- STATED TASK -
From the entries, pull out each line that contains the string "kern".
::: MATERIAL SHOWN :::
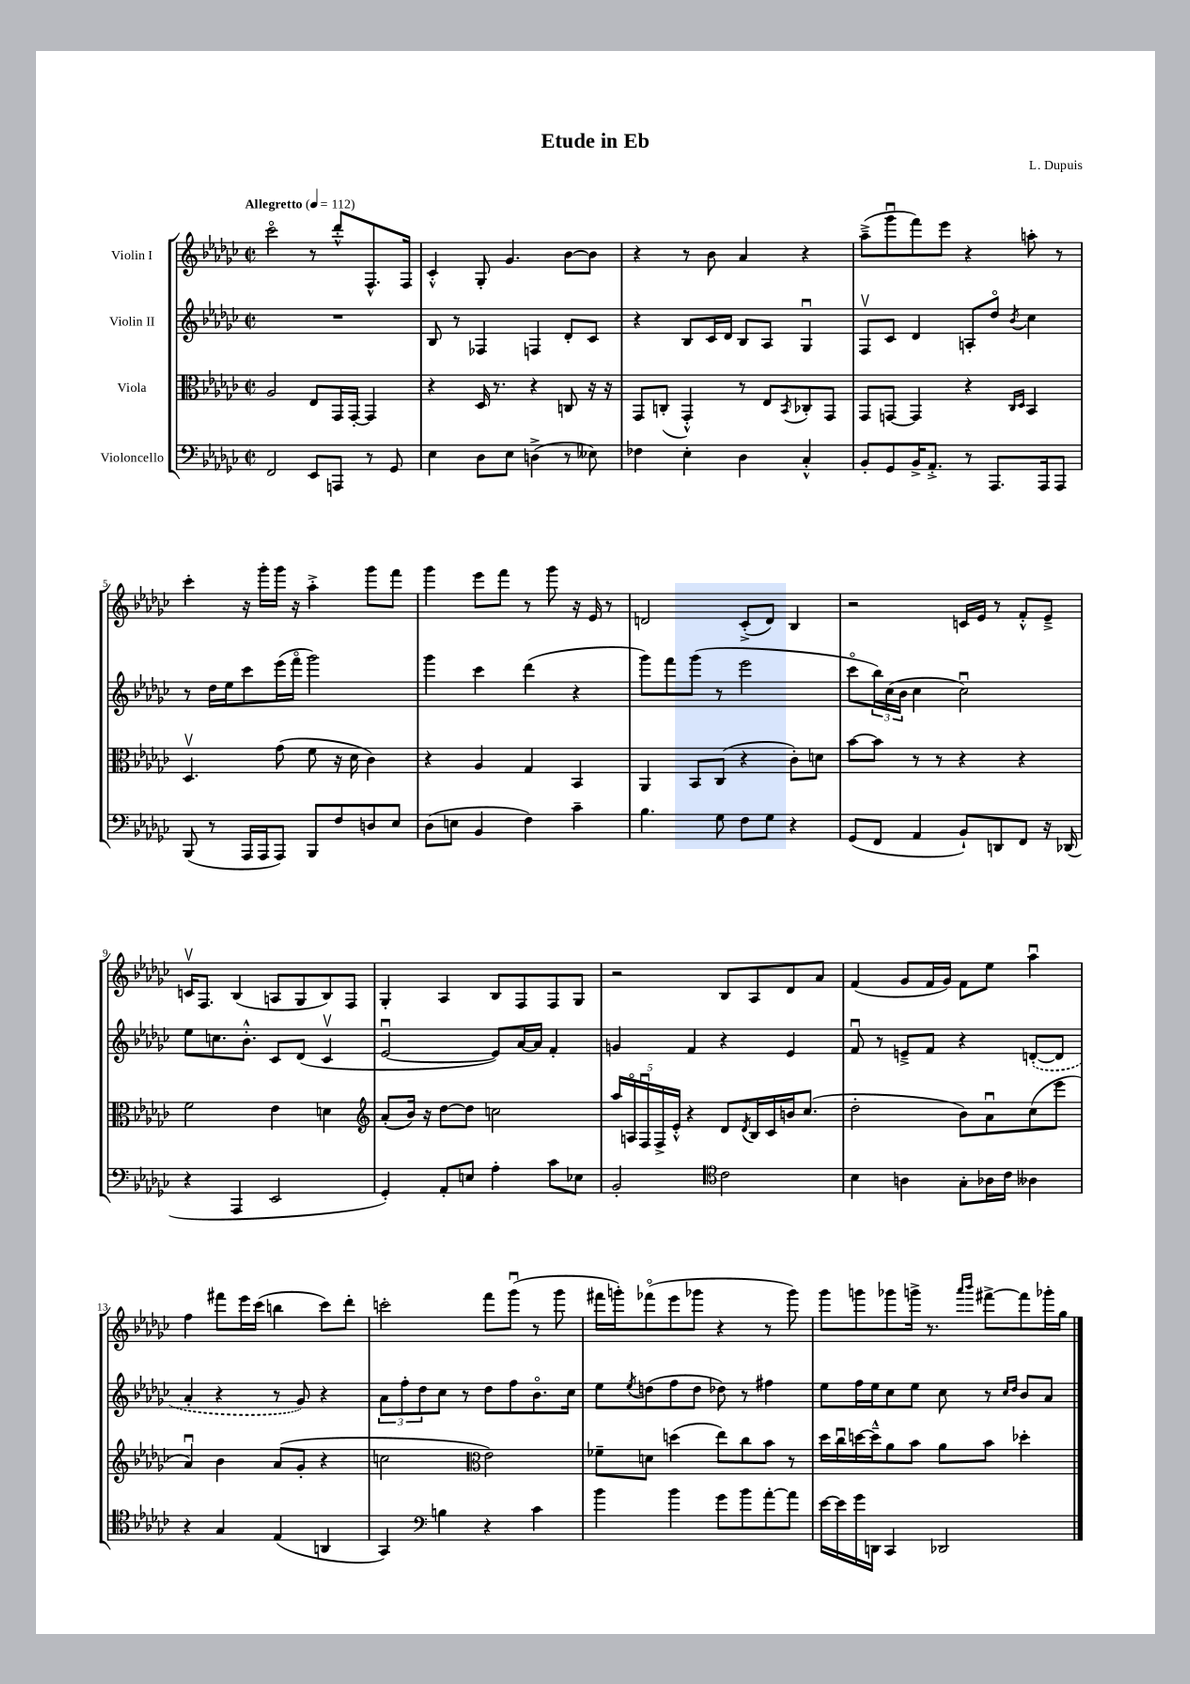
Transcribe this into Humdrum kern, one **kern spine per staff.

**kern	**kern	**kern	**kern
*part4	*part3	*part2	*part1
*staff4	*staff3	*staff2	*staff1
*I"Violoncello	*I"Viola	*I"Violin II	*I"Violin I
*clefF4	*clefC3	*clefG2	*clefG2
*k[b-e-a-d-g-c-]	*k[b-e-a-d-g-c-]	*k[b-e-a-d-g-c-]	*k[b-e-a-d-g-c-]
*M2/2	*M2/2	*M2/2	*M2/2
*met(c|)	*met(c|)	*met(c|)	*met(c|)
*MM112	*MM112	*MM112	*MM112
=1	=1	=1	=1
!	!	!	!LO:TX:a:B:t=Allegretto
2FF/	2A-/	1r	2ccc-\
8EE-/L	8E-/L	.	8r
8AAAn/J	16GG-/L	.	8ddd-'^^/L
.	[16GG-'/JJ	.	.
8r	4GG-/]	.	8.F^^/
8GG-/	.	.	.
.	.	.	16F/Jk
=2	=2	=2	=2
4E-\	4r	8B-/	4c-'^^/
.	.	8r	.
8D-\L	16D-/	4F-X/	8G-'/
.	8.r	.	.
8E-\J	.	.	4.g-/
(4Dn^\	4r	4Fn/	.
8r	8Cn/	8d-'/L	[8b-\L
8E--X\)	16r	8c-/J	8b-\J]
.	16r	.	.
=3	=3	=3	=3
4F-X\	8GG-/L	4r	4r
.	(8Cn'/J	.	.
4E-'\	4GG-'^^/)	8B-/L	8r
.	.	16c-/L	8b-\
.	.	16d-/JJ	.
4D-\	8r	8B-/L	4a-/
.	8E-/L	8A-/J	.
.	8qBB-/	.	.
4C-'^^/	8C-X'/	4G-u/	4r
.	8GG-/J	.	.
=4	=4	=4	=4
8BB-'/L	8GG-/L	8Fv/L	(8aa-~^\L
8GG-/	[8GGn/J	8c-/J	8ggg-u\
16BB-^/K	4GG/]	4d-/	8fff\)
8.AA-'^/J	.	.	.
.	.	.	8eee-\J
8r	4r	8An'/L	4r
8.AAA-/L	.	8dd-/J	.
.	16qqC-/LL	.	.
.	16qqD-/JJ	8qb-/	.
.	4BB-/	4cc-\	8aan'\
16AAA-/k	.	.	.
8AAA-/J	.	.	8r
!!LO:LB:g=z
=5	=5	=5	=5
(8BBB-/	4.D-v/	8r	4ccc-'\
8r	.	16dd-\LL	.
.	.	16ee-\J	.
16AAA-/LL	.	8ccc-\	16r
16AAA-/J	.	.	16ggg-'\LL
8AAA-/J)	(8g-\	(16eee-\L	16ggg-\JJ
.	.	16fff\JJ	16r
8BBB-/L	8f\	2ggg-\)	4aa-'^\
8F/	16r	.	.
.	16d-\	.	.
8Dn/	4c-\)	.	8ggg-\L
8E-/J	.	.	8fff\J
=6	=6	=6	=6
(8D-\L	4r	4ggg-\	4ggg-\
8En\J	.	.	.
4BB-/	4A-/	4ccc-\	8eee-\L
.	.	.	8fff\J
4F\)	4G-/	(4ddd-\	8r
.	.	.	8ggg-\
4c-~\	4BB-/	4r	16r
.	.	.	16e-/
.	.	.	8r
=7	=7	=7	=7
4.B-\	4AA-/	8ggg-\L)	2dn/
.	.	8fff\	.
.	8BB-/L	(8ggg-\J	.
8G-\	(8C-/J	8r	.
8F\L	4r	2eee-\	(8c-'^/L
8G-\J	.	.	8d/J)
4r	8c-'\L)	.	4B-/
.	8dn\J	.	.
=8	=8	=8	=8
(8GG-/L	[8b-\L	8ccc-\L	2r
8FF/J	8b-\J]	24bb-\L)	.
.	.	(24cc-\	.
.	.	24b-\JJ	.
4AA-/	8r	4cc-\	.
.	8r	.	.
8BB-`/L)	4r	2cc-u\)	16cn/LL
.	.	.	16e-/JJ
8DDn/	.	.	8r
8FF/J	4r	.	8f'^^/L
16r	.	.	8e-~^/J
(16DD-X/	.	.	.
!!LO:LB:g=z
=9	=9	=9	=9
4r	2f\	8ee-\L	16cnv/KL
.	.	.	8.F/J
.	.	8.ccn\	.
4AAA-/	.	.	(4B-/
.	.	8.b-'^^\J	.
2EE-/	4e-\	8c-/L	8An/L
.	.	(8d-/J	8G-/
.	4dn\	4c-v/	8B-/)
.	.	.	8F/J
=10	=10	=10	=10
*	*clefG2	*	*
4GG-'/)	(8a-'/L	[2e-u/	4G-'/
.	16b-/Jk)	.	.
.	16r	.	.
8AA-'/L	[8dd-\L	.	4A-/
8En/J	8dd-\J]	.	.
4A-'\	2ccn\	8e-/L])	8B-/L
.	.	[16a-/L	8F/
.	.	16a-/JJ]	.
8c-\L	.	4f'/	8F/
8E-X\J	.	.	8G-/J
=11	=11	=11	=11
2BB-'/	20aa-/LL	4gn/	2r
.	20An/	.	.
.	20Fu/	.	.
.	20F^/	.	.
.	20e-'^^/JJ	.	.
.	4r	4f/	.
*clefC4	*	*	*
2c-\	8d-/L	4r	8B-/L
.	8qd-/	.	.
.	16B-/L	.	8A-/
.	16c-/	.	.
.	16bn/J	4e-/	8d-/
.	(8.cc-/J	.	.
.	.	.	8a-/J
=12	=12	=12	=12
4B-\	2dd-'\	8fu/	(4f/
.	.	8r	.
4An\	.	8en~^/L	8g-/L
.	.	8f/J	16f/L
.	.	.	16g-/JJ)
8G-'\L	8b-\L)	4r	8f\L
16A-X\L	8a-u\	.	8ee-\J
16c-\JJ	.	.	.
4A--X\	(8cc-\	([8dn'/L	4aa-u\
.	8eee-\J	8d/J]	.
!!LO:LB:g=z
=13	=13	=13	=13
4r	4a-u/)	4a-'/	4ff\
4G-/	4b-\	4r	8fff#X\L
.	.	.	16eee-\L
.	.	.	(16ccc-\JJ
(4E-/	(8a-/L	8r	4bbn\
.	8g-'/J	8g-/)	.
4AAn/	4r	4r	8ccc-\L)
.	.	.	8ddd-'\J
=14	=14	=14	=14
4GG-/)	2ccn\	12a-\L	2cccn'\
.	.	12ff'\	.
.	.	12dd-\	.
*clefF4	*	*	*
4Bn\	.	8cc-\J	.
.	.	8r	.
*	*clefC3	*	*
4r	2e-\)	8dd-\L	8fff\L
.	.	8ff\	(8ggg-u\J
4c-\	.	8.b-\	8r
.	.	.	8ggg-\
.	.	16cc-\Jk	.
=15	=15	=15	=15
4b-\	8f-X~\L	8ee-\L	16fff#X\LL
.	.	.	16gggn'\J)
.	.	8qee-/	.
.	8dn\J	(8ddn\	(8fff-X\
4b-\	(4ddn\	8ff\	8eee-\
.	.	8dd\J	8ggg-X\J
8g-\L	8ee-\L)	8dd-X\)	4r
8b-\	8cc-\	8r	.
[8a-'\	8b-\J	4ff#X\	8r
8a-\J]	8r	.	8ggg-\)
=16	=16	=16	=16
[16e-\LL	16dd-\LL	8ee-\L	8ggg-\L
16e-\]	16cc-u\	.	.
16g-\	[16ddn\	16ff\L	8gggn\
16DDn\JJ	16dd~^^\J]	16ee-\J	.
4CC-/	8a-\	8cc-\	8ggg-X\
.	8b-\J	8ee-\J	16gggn^\Jk
.	.	.	8.r
2DD-X/	8a-\L	8cc-\	.
.	.	.	16qqaaa-/LL
.	.	.	16qqbbb-/JJ
.	8b-\J	8r	[8fff#X^\L
.	.	16qqcc-/LL	.
.	.	16qqdd-/JJ	.
.	4dd-X'\	8b-/L	8fff#\]
.	.	8a-/J	16ggg-X'\L
.	.	.	16gg-\JJ
==	==	==	==
*-	*-	*-	*-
:::
- WRITTEN SOLUTION -
Transcribe this into Humdrum kern, one **kern spine per staff.
**kern	**kern	**kern	**kern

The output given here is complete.